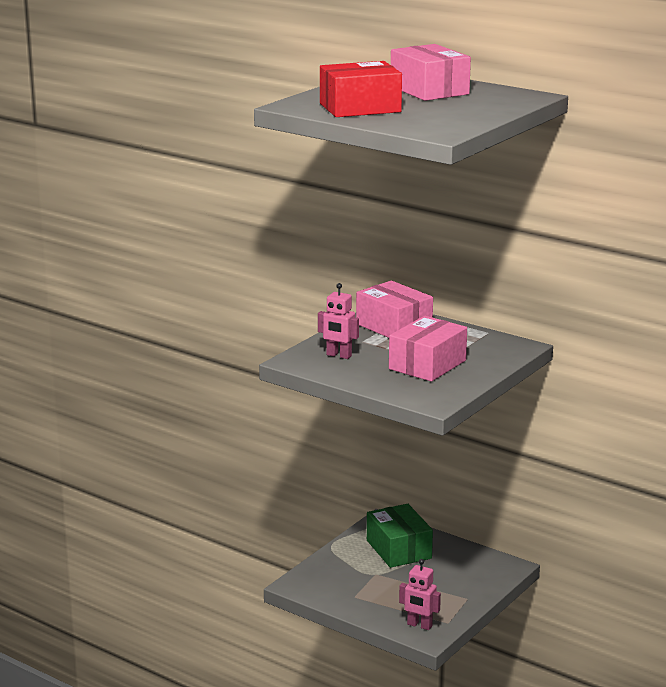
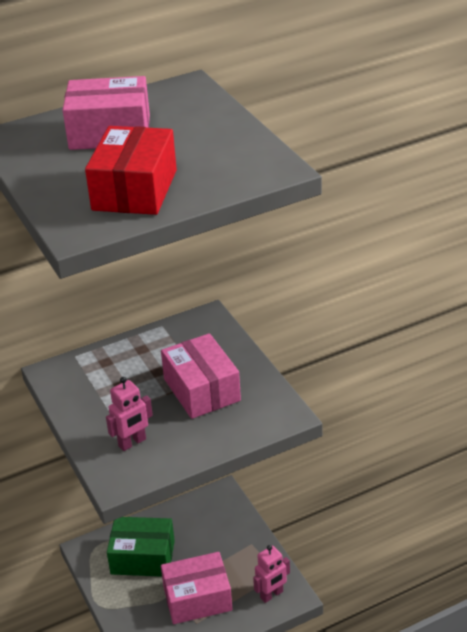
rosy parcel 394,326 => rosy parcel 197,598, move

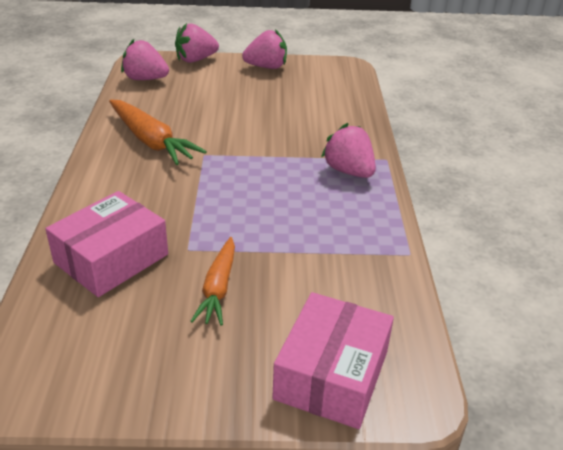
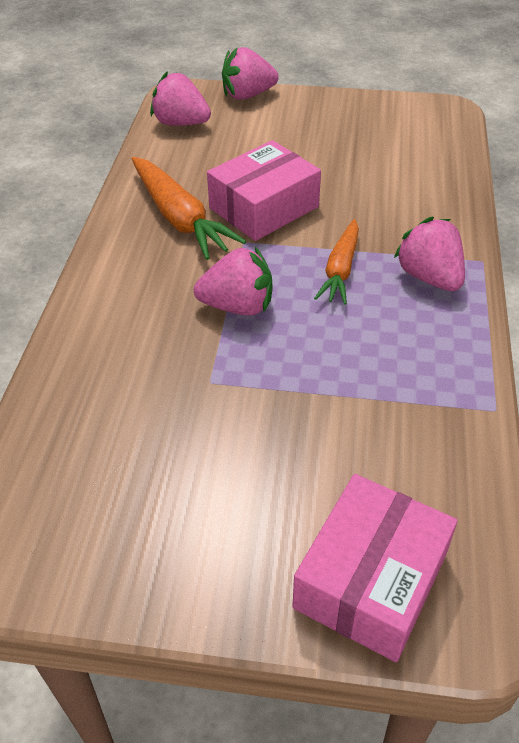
rosy strawberry 266,67 => rosy strawberry 238,306, move
rosy parcel 111,258 => rosy parcel 264,207, move
bright orange toy carrot 218,288 => bright orange toy carrot 340,269, move

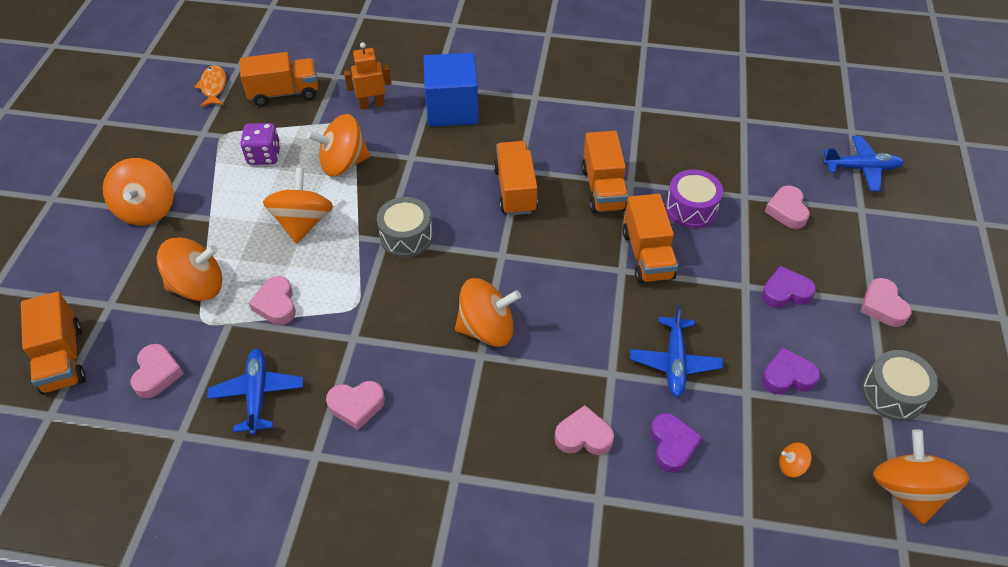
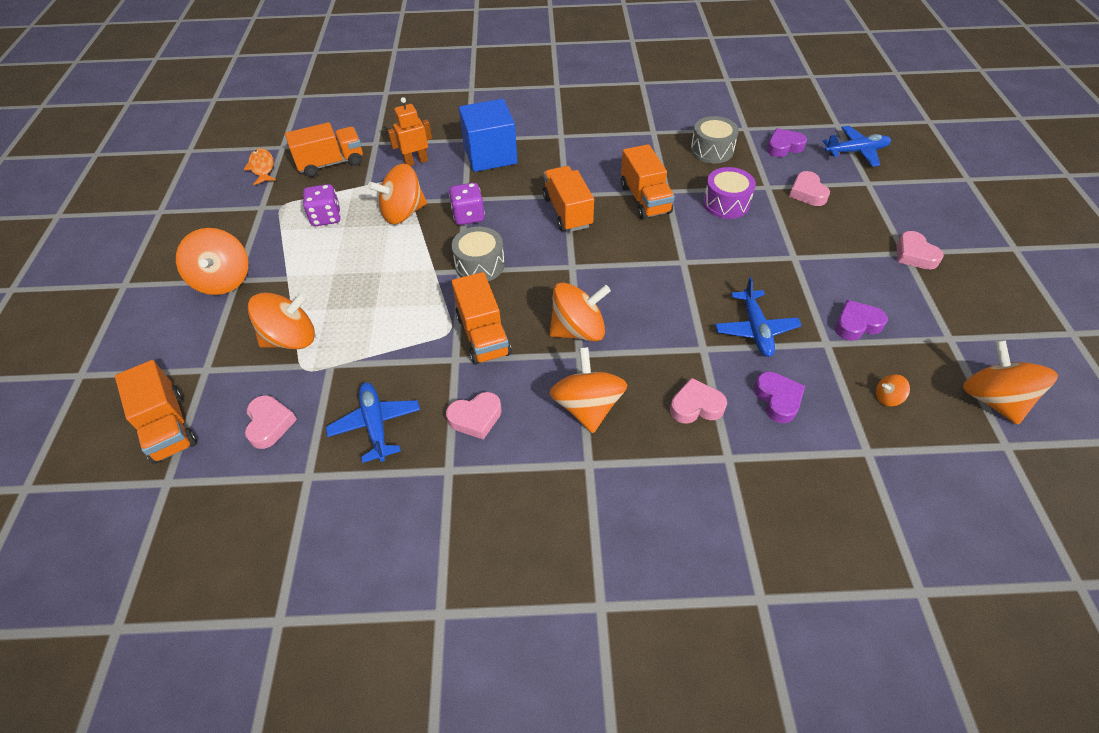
bright orange whirligig 303,223 => bright orange whirligig 587,406, move
bright orange toy truck 647,255 => bright orange toy truck 483,335, move
purple heart 785,292 => purple heart 783,147, move
rosy heart 276,304 => nothing
ash-grey toy drum 892,394 => ash-grey toy drum 711,150, move
nothing => purple die 468,216

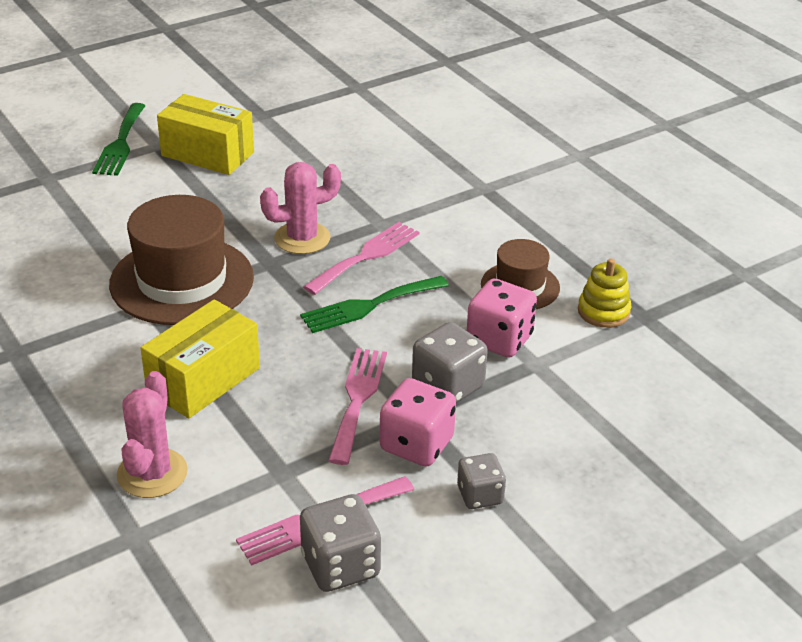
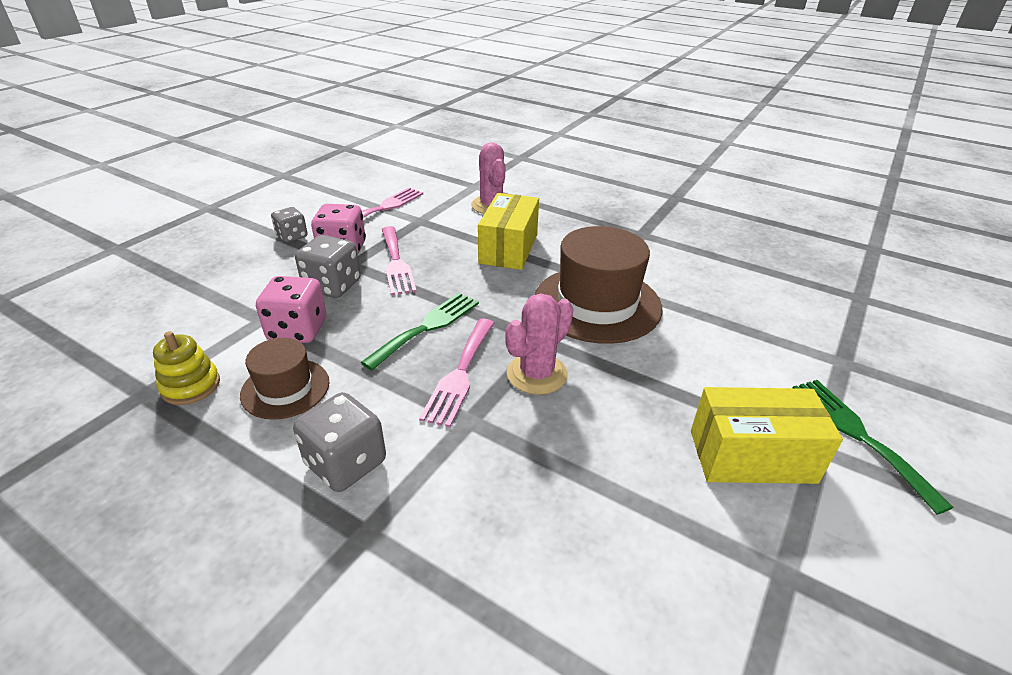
ash-grey die 340,565 => ash-grey die 346,463, move

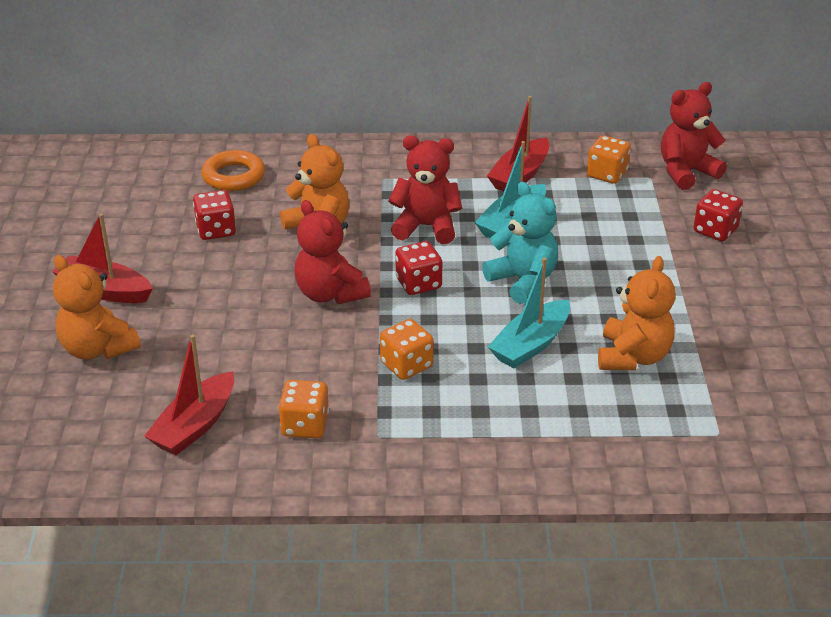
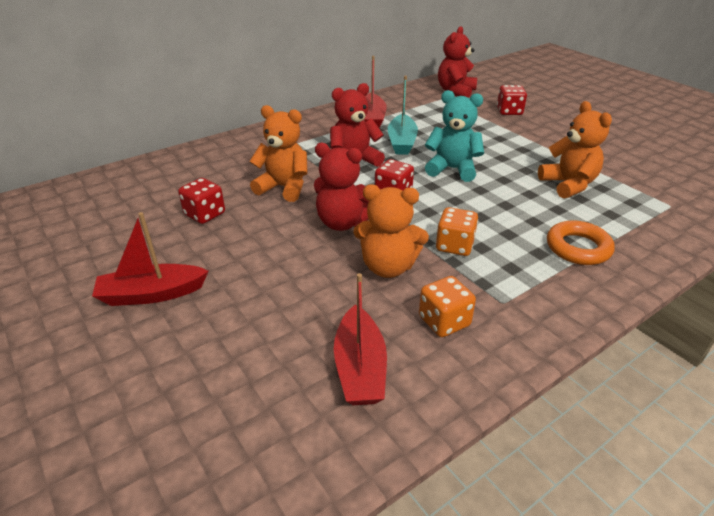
bright orange die 607,174 => nothing
bright orange torus 233,176 => bright orange torus 578,248, move
bright orange stuffed bear 97,349 => bright orange stuffed bear 388,267, move
turquoise boat 531,344 => nothing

- **EXERCISE REQUIREMENTS**:
Return the data above unchanged. Pictures are not part of the copy.

- **EXERCISE OUTPUT**:
rosy parcel 394,326 => rosy parcel 197,598, move

rosy strawberry 266,67 => rosy strawberry 238,306, move
rosy parcel 111,258 => rosy parcel 264,207, move
bright orange toy carrot 218,288 => bright orange toy carrot 340,269, move

bright orange whirligig 303,223 => bright orange whirligig 587,406, move
bright orange toy truck 647,255 => bright orange toy truck 483,335, move
purple heart 785,292 => purple heart 783,147, move
rosy heart 276,304 => nothing
ash-grey toy drum 892,394 => ash-grey toy drum 711,150, move
nothing => purple die 468,216

ash-grey die 340,565 => ash-grey die 346,463, move

bright orange die 607,174 => nothing
bright orange torus 233,176 => bright orange torus 578,248, move
bright orange stuffed bear 97,349 => bright orange stuffed bear 388,267, move
turquoise boat 531,344 => nothing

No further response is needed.